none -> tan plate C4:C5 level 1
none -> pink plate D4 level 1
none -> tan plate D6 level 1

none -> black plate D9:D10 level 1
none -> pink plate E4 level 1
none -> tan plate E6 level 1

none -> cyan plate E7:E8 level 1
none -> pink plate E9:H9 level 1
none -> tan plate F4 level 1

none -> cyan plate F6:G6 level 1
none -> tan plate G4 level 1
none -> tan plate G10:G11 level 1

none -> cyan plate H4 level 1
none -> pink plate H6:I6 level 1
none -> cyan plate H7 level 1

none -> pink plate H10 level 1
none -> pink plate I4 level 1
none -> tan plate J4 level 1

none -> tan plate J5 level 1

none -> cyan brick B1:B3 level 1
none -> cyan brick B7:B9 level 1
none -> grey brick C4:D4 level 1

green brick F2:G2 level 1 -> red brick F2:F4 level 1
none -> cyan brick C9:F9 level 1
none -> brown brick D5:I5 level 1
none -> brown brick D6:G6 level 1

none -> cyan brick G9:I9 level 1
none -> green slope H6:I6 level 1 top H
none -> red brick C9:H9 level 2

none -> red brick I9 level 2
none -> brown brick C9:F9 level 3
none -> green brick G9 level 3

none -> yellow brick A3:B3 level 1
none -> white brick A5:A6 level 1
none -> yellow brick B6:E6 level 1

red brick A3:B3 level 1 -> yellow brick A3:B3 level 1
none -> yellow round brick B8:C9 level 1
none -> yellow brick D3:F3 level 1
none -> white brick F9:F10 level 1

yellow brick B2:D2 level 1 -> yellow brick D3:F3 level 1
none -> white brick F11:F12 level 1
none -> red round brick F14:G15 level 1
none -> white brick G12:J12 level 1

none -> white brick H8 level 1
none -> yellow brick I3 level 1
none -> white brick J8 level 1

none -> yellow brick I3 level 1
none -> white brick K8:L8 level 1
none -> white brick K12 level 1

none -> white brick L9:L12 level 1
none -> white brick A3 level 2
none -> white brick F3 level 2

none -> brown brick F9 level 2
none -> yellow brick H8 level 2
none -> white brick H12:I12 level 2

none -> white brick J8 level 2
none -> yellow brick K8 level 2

What is needed. Set down, exactly and without anything extra, every line from the one that contains "none -> green slope H6:I6 level 1 top H" through the final line of the material.

Output for this task.
none -> green slope H6:I6 level 1 top H
none -> red brick C9:H9 level 2

none -> red brick I9 level 2
none -> brown brick C9:F9 level 3
none -> green brick G9 level 3

none -> yellow brick A3:B3 level 1
none -> white brick A5:A6 level 1
none -> yellow brick B6:E6 level 1

red brick A3:B3 level 1 -> yellow brick A3:B3 level 1
none -> yellow round brick B8:C9 level 1
none -> yellow brick D3:F3 level 1
none -> white brick F9:F10 level 1

yellow brick B2:D2 level 1 -> yellow brick D3:F3 level 1
none -> white brick F11:F12 level 1
none -> red round brick F14:G15 level 1
none -> white brick G12:J12 level 1

none -> white brick H8 level 1
none -> yellow brick I3 level 1
none -> white brick J8 level 1

none -> yellow brick I3 level 1
none -> white brick K8:L8 level 1
none -> white brick K12 level 1

none -> white brick L9:L12 level 1
none -> white brick A3 level 2
none -> white brick F3 level 2

none -> brown brick F9 level 2
none -> yellow brick H8 level 2
none -> white brick H12:I12 level 2

none -> white brick J8 level 2
none -> yellow brick K8 level 2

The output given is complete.